TASK GOAL:
Repeat all of the records below word for word, keeping every shape, number, and direction unchanged.

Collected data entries
begin

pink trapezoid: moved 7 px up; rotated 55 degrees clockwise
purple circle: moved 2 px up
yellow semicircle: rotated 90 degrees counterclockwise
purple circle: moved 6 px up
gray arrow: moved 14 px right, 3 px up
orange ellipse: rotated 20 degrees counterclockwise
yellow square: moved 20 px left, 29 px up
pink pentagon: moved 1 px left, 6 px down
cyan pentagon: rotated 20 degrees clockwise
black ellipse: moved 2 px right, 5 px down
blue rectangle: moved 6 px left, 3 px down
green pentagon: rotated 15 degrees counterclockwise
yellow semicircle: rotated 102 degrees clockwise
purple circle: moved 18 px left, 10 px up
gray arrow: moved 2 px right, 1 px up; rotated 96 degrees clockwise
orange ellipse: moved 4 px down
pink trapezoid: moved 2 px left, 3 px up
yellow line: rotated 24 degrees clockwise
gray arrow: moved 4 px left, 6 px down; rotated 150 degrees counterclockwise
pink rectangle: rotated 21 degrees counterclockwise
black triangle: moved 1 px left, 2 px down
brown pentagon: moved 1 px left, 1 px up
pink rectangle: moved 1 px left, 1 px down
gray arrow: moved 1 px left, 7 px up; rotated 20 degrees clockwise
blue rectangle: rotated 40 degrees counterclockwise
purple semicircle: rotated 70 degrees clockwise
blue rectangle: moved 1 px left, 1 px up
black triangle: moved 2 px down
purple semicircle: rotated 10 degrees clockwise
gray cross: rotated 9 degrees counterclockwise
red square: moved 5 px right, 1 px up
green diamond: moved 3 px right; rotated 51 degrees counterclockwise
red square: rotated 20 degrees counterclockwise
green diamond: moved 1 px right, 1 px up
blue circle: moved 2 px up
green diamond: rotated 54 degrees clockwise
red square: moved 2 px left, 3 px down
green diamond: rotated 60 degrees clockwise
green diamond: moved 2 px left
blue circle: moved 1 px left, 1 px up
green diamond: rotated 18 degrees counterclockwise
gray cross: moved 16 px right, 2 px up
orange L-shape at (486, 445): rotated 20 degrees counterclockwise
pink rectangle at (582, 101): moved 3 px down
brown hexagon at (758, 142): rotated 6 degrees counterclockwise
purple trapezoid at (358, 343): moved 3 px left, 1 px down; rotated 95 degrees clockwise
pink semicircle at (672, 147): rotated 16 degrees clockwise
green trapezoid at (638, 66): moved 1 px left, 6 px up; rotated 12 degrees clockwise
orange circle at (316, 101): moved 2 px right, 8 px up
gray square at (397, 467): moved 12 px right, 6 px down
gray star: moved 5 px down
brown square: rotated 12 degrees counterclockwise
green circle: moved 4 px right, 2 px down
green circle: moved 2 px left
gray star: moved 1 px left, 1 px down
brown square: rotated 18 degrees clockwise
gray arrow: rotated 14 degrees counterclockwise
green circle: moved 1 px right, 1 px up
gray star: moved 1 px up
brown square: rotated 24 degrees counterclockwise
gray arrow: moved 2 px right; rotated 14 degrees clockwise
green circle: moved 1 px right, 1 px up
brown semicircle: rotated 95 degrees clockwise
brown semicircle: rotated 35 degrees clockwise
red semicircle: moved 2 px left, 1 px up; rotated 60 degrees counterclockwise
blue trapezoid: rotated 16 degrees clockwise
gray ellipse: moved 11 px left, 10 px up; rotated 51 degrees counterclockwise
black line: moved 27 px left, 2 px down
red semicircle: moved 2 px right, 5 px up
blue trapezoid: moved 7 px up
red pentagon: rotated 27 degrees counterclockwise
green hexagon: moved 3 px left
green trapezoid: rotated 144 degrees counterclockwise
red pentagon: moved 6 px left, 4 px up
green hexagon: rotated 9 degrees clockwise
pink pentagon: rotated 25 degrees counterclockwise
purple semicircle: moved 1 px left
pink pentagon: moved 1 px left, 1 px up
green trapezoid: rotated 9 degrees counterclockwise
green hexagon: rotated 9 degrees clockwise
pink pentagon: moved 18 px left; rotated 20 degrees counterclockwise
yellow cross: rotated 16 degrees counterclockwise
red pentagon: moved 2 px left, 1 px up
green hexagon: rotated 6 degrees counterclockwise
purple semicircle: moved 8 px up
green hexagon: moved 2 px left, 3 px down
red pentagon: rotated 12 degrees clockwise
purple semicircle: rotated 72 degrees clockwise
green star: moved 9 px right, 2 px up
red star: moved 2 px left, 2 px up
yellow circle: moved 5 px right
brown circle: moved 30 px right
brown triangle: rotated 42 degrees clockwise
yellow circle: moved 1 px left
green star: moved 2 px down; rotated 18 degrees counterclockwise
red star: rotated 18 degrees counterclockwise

end

RESPONSE:
pink trapezoid: moved 7 px up; rotated 55 degrees clockwise
purple circle: moved 2 px up
yellow semicircle: rotated 90 degrees counterclockwise
purple circle: moved 6 px up
gray arrow: moved 14 px right, 3 px up
orange ellipse: rotated 20 degrees counterclockwise
yellow square: moved 20 px left, 29 px up
pink pentagon: moved 1 px left, 6 px down
cyan pentagon: rotated 20 degrees clockwise
black ellipse: moved 2 px right, 5 px down
blue rectangle: moved 6 px left, 3 px down
green pentagon: rotated 15 degrees counterclockwise
yellow semicircle: rotated 102 degrees clockwise
purple circle: moved 18 px left, 10 px up
gray arrow: moved 2 px right, 1 px up; rotated 96 degrees clockwise
orange ellipse: moved 4 px down
pink trapezoid: moved 2 px left, 3 px up
yellow line: rotated 24 degrees clockwise
gray arrow: moved 4 px left, 6 px down; rotated 150 degrees counterclockwise
pink rectangle: rotated 21 degrees counterclockwise
black triangle: moved 1 px left, 2 px down
brown pentagon: moved 1 px left, 1 px up
pink rectangle: moved 1 px left, 1 px down
gray arrow: moved 1 px left, 7 px up; rotated 20 degrees clockwise
blue rectangle: rotated 40 degrees counterclockwise
purple semicircle: rotated 70 degrees clockwise
blue rectangle: moved 1 px left, 1 px up
black triangle: moved 2 px down
purple semicircle: rotated 10 degrees clockwise
gray cross: rotated 9 degrees counterclockwise
red square: moved 5 px right, 1 px up
green diamond: moved 3 px right; rotated 51 degrees counterclockwise
red square: rotated 20 degrees counterclockwise
green diamond: moved 1 px right, 1 px up
blue circle: moved 2 px up
green diamond: rotated 54 degrees clockwise
red square: moved 2 px left, 3 px down
green diamond: rotated 60 degrees clockwise
green diamond: moved 2 px left
blue circle: moved 1 px left, 1 px up
green diamond: rotated 18 degrees counterclockwise
gray cross: moved 16 px right, 2 px up
orange L-shape at (486, 445): rotated 20 degrees counterclockwise
pink rectangle at (582, 101): moved 3 px down
brown hexagon at (758, 142): rotated 6 degrees counterclockwise
purple trapezoid at (358, 343): moved 3 px left, 1 px down; rotated 95 degrees clockwise
pink semicircle at (672, 147): rotated 16 degrees clockwise
green trapezoid at (638, 66): moved 1 px left, 6 px up; rotated 12 degrees clockwise
orange circle at (316, 101): moved 2 px right, 8 px up
gray square at (397, 467): moved 12 px right, 6 px down
gray star: moved 5 px down
brown square: rotated 12 degrees counterclockwise
green circle: moved 4 px right, 2 px down
green circle: moved 2 px left
gray star: moved 1 px left, 1 px down
brown square: rotated 18 degrees clockwise
gray arrow: rotated 14 degrees counterclockwise
green circle: moved 1 px right, 1 px up
gray star: moved 1 px up
brown square: rotated 24 degrees counterclockwise
gray arrow: moved 2 px right; rotated 14 degrees clockwise
green circle: moved 1 px right, 1 px up
brown semicircle: rotated 95 degrees clockwise
brown semicircle: rotated 35 degrees clockwise
red semicircle: moved 2 px left, 1 px up; rotated 60 degrees counterclockwise
blue trapezoid: rotated 16 degrees clockwise
gray ellipse: moved 11 px left, 10 px up; rotated 51 degrees counterclockwise
black line: moved 27 px left, 2 px down
red semicircle: moved 2 px right, 5 px up
blue trapezoid: moved 7 px up
red pentagon: rotated 27 degrees counterclockwise
green hexagon: moved 3 px left
green trapezoid: rotated 144 degrees counterclockwise
red pentagon: moved 6 px left, 4 px up
green hexagon: rotated 9 degrees clockwise
pink pentagon: rotated 25 degrees counterclockwise
purple semicircle: moved 1 px left
pink pentagon: moved 1 px left, 1 px up
green trapezoid: rotated 9 degrees counterclockwise
green hexagon: rotated 9 degrees clockwise
pink pentagon: moved 18 px left; rotated 20 degrees counterclockwise
yellow cross: rotated 16 degrees counterclockwise
red pentagon: moved 2 px left, 1 px up
green hexagon: rotated 6 degrees counterclockwise
purple semicircle: moved 8 px up
green hexagon: moved 2 px left, 3 px down
red pentagon: rotated 12 degrees clockwise
purple semicircle: rotated 72 degrees clockwise
green star: moved 9 px right, 2 px up
red star: moved 2 px left, 2 px up
yellow circle: moved 5 px right
brown circle: moved 30 px right
brown triangle: rotated 42 degrees clockwise
yellow circle: moved 1 px left
green star: moved 2 px down; rotated 18 degrees counterclockwise
red star: rotated 18 degrees counterclockwise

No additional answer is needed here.